*** Begin section ***
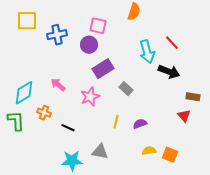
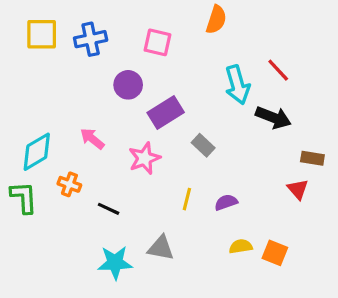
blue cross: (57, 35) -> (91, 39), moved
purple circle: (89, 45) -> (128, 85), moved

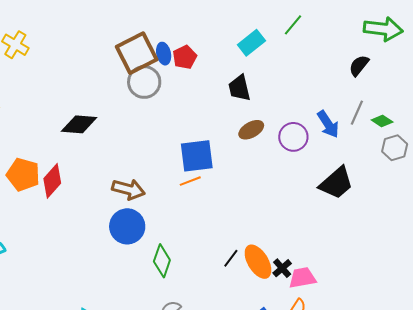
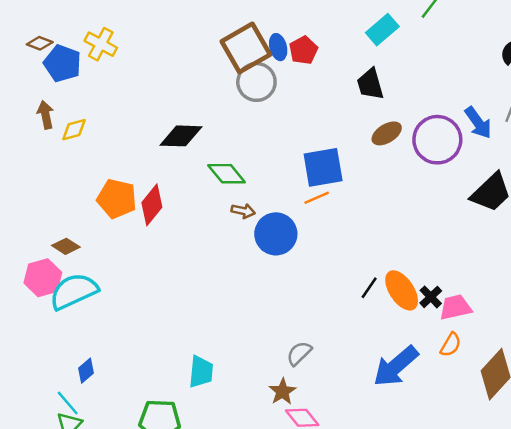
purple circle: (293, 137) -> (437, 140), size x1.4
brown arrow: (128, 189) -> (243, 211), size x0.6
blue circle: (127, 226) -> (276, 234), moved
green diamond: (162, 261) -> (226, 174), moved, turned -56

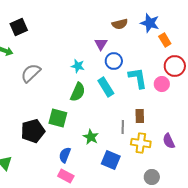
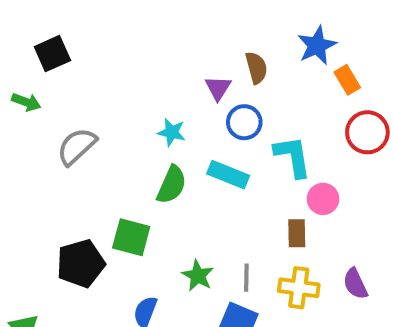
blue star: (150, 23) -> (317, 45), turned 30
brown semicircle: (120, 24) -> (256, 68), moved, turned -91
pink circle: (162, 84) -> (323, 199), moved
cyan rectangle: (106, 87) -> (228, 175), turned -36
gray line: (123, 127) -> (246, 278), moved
*** End section ***
*** Begin section ***
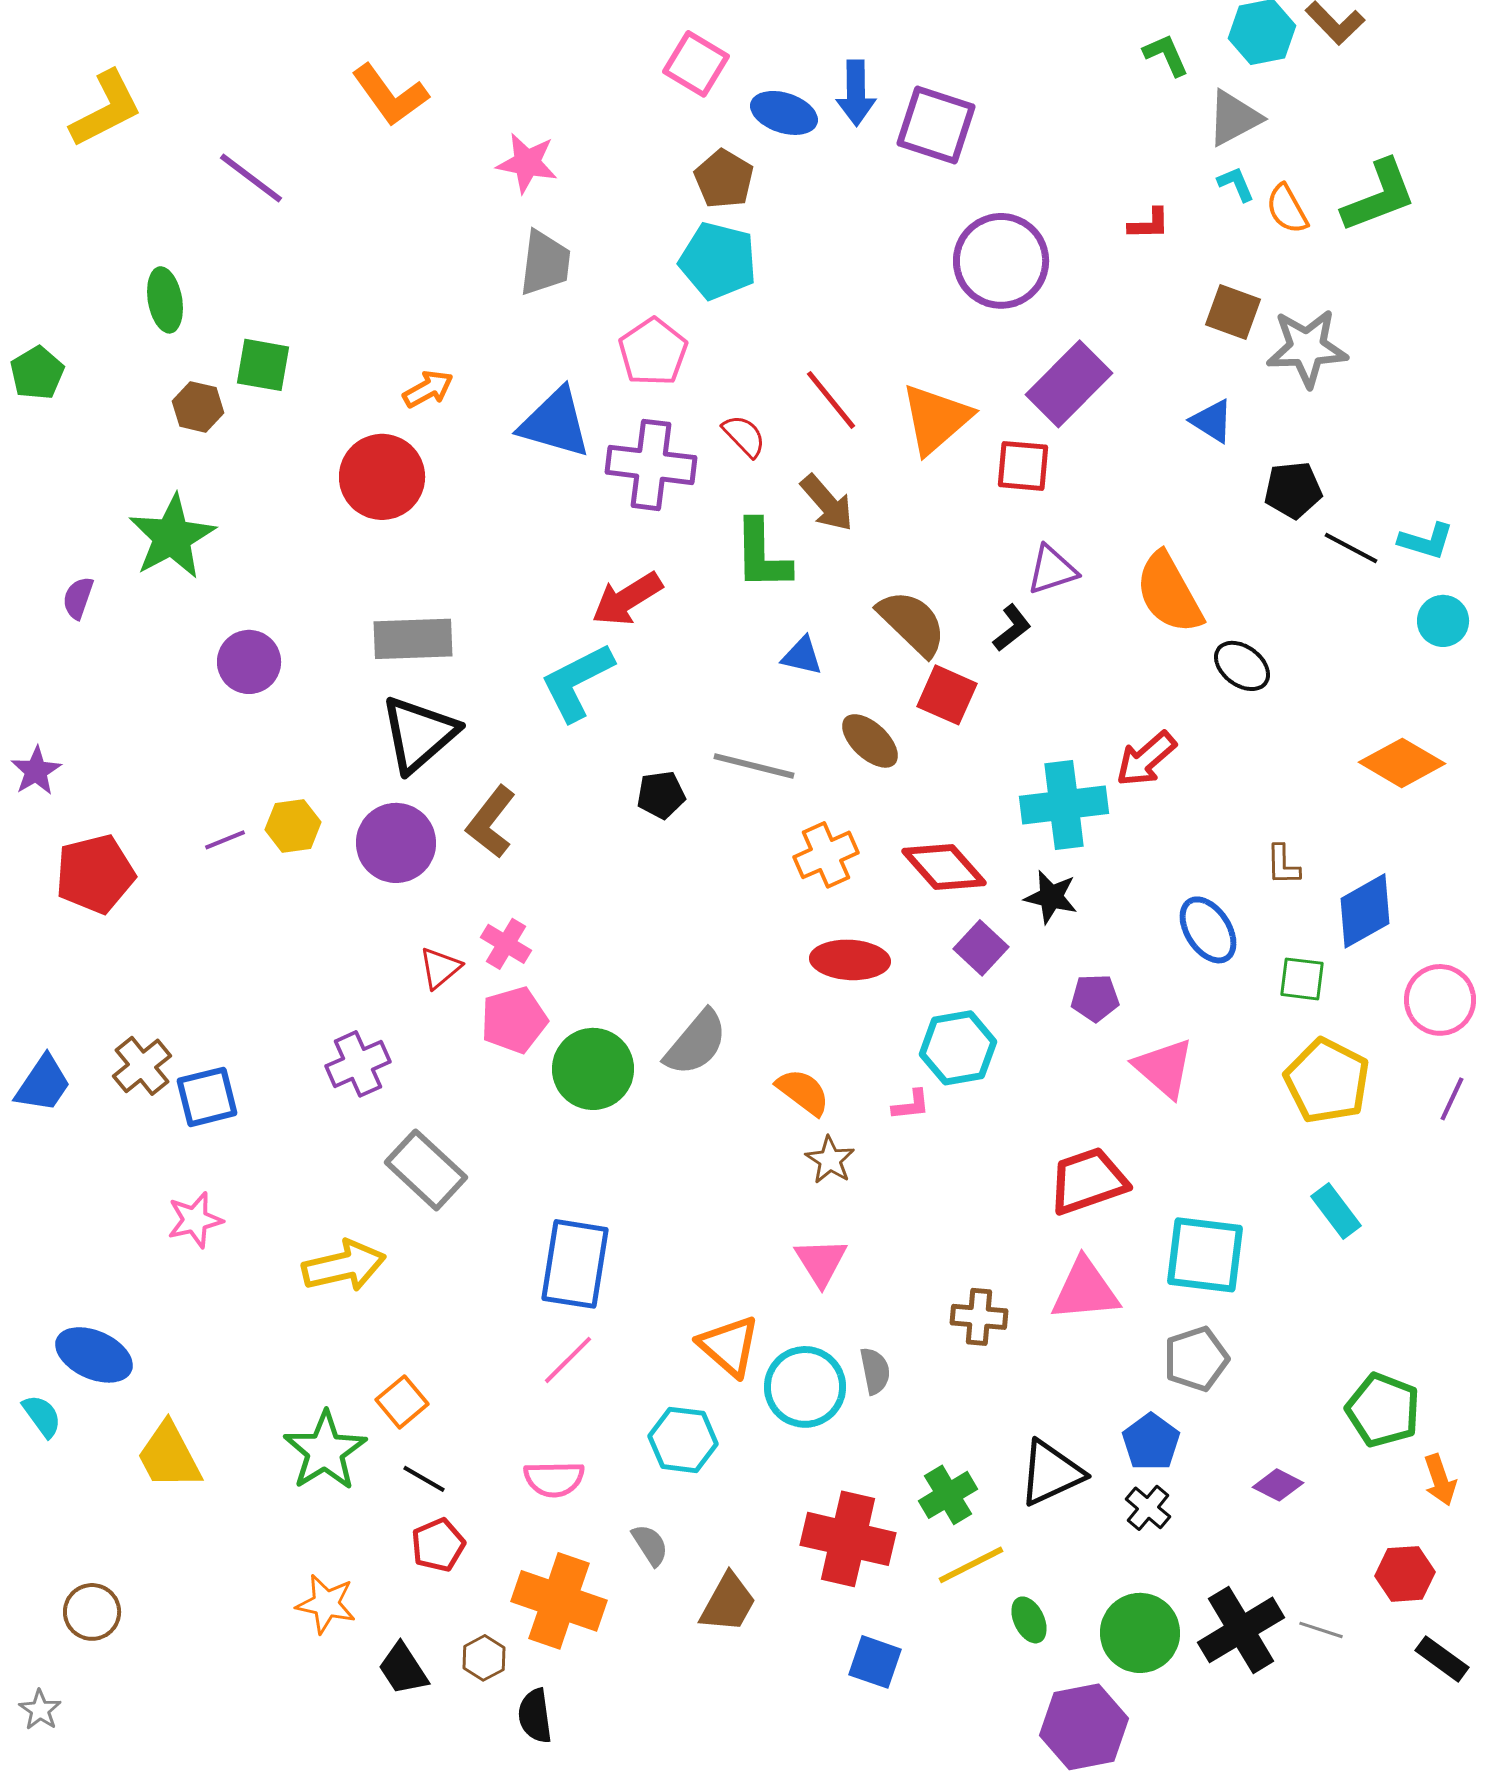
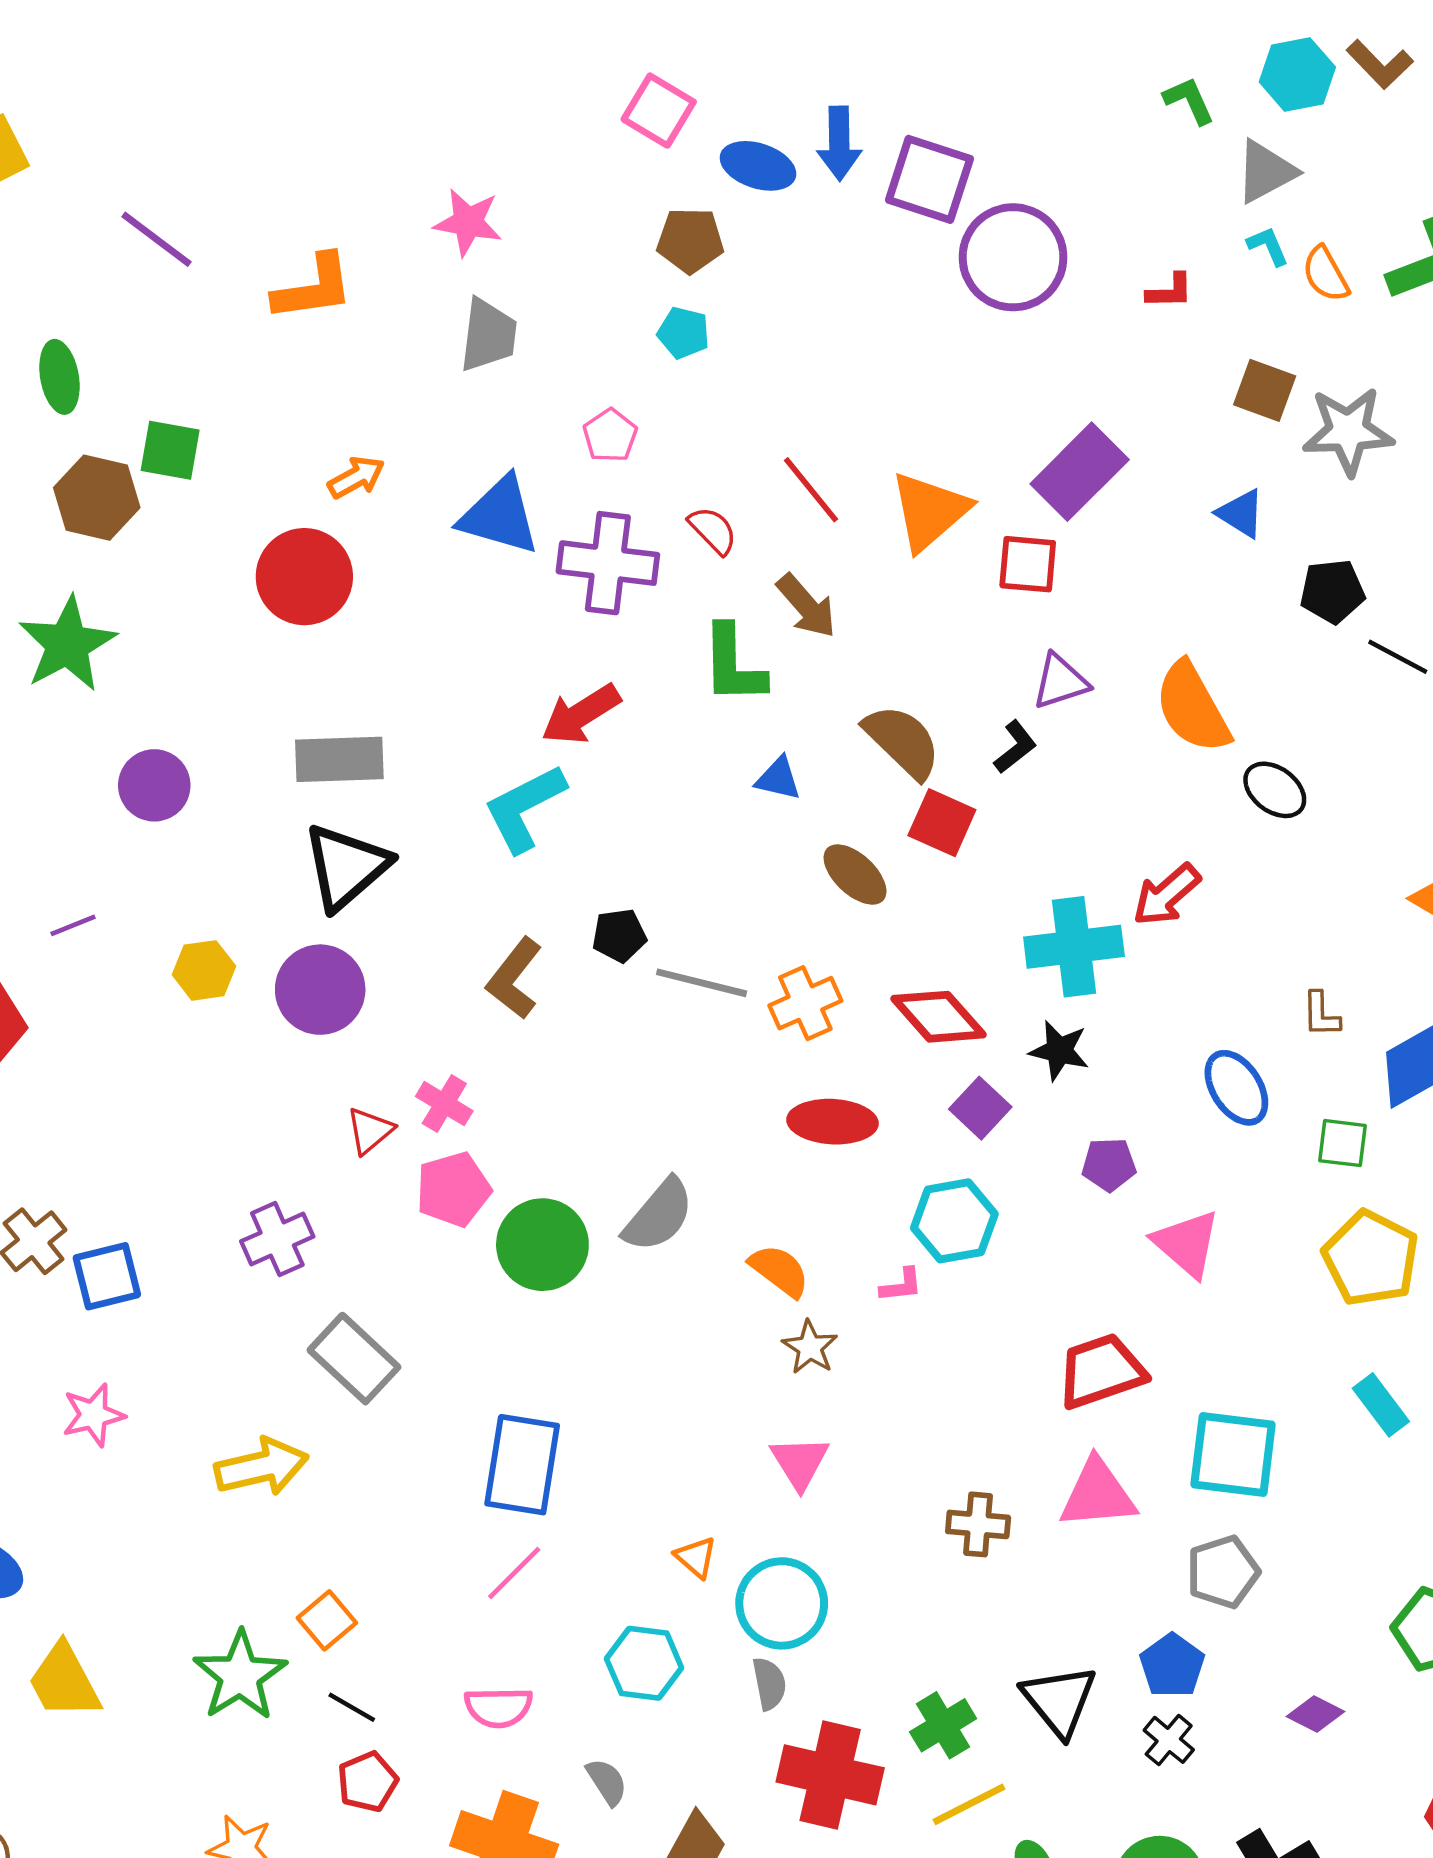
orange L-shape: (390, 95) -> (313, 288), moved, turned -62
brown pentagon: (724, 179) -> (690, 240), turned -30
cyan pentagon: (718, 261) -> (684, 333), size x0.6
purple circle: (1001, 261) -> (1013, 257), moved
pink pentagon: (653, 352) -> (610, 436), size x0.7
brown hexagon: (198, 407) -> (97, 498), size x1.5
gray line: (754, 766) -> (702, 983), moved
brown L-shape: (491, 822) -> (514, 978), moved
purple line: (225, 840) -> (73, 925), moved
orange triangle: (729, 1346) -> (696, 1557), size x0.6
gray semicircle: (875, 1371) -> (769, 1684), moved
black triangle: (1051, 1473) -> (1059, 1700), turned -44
*** End section ***
Exercise details: Reproduce only the lines above spanning from the line containing "blue star: (150, 23) -> (317, 45), turned 30" through the line containing "gray line: (123, 127) -> (246, 278), moved", word for word.

Answer section:
blue star: (150, 23) -> (317, 45), turned 30
brown semicircle: (120, 24) -> (256, 68), moved, turned -91
pink circle: (162, 84) -> (323, 199), moved
cyan rectangle: (106, 87) -> (228, 175), turned -36
gray line: (123, 127) -> (246, 278), moved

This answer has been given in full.